*The data*
☆ ☆ ☆

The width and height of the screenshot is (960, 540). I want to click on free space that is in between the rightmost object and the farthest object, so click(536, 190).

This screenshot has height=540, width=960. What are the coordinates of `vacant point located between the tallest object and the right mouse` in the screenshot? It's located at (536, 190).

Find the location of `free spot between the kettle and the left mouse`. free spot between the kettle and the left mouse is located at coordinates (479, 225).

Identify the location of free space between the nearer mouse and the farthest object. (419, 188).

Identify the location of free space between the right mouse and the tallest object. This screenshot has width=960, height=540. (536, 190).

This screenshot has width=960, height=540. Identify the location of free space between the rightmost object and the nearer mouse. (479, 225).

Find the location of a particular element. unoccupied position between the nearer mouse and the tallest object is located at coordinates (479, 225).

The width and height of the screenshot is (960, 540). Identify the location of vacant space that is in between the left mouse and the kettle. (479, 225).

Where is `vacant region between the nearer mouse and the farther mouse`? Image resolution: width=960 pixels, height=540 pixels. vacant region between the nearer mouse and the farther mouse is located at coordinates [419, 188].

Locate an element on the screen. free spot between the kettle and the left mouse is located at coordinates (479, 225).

☆ ☆ ☆

*Task requirements*
Rewrite every row above, swapping each "kettle" for "teapot" and leaving the rest unchanged.

*Exercise output*
The width and height of the screenshot is (960, 540). I want to click on free space that is in between the rightmost object and the farthest object, so click(536, 190).

This screenshot has height=540, width=960. What are the coordinates of `vacant point located between the tallest object and the right mouse` in the screenshot? It's located at (536, 190).

Find the location of `free spot between the teapot and the left mouse`. free spot between the teapot and the left mouse is located at coordinates (479, 225).

Identify the location of free space between the nearer mouse and the farthest object. (419, 188).

Identify the location of free space between the right mouse and the tallest object. This screenshot has width=960, height=540. (536, 190).

This screenshot has width=960, height=540. Identify the location of free space between the rightmost object and the nearer mouse. (479, 225).

Find the location of a particular element. unoccupied position between the nearer mouse and the tallest object is located at coordinates (479, 225).

The width and height of the screenshot is (960, 540). Identify the location of vacant space that is in between the left mouse and the teapot. (479, 225).

Where is `vacant region between the nearer mouse and the farther mouse`? Image resolution: width=960 pixels, height=540 pixels. vacant region between the nearer mouse and the farther mouse is located at coordinates [419, 188].

Locate an element on the screen. free spot between the teapot and the left mouse is located at coordinates (479, 225).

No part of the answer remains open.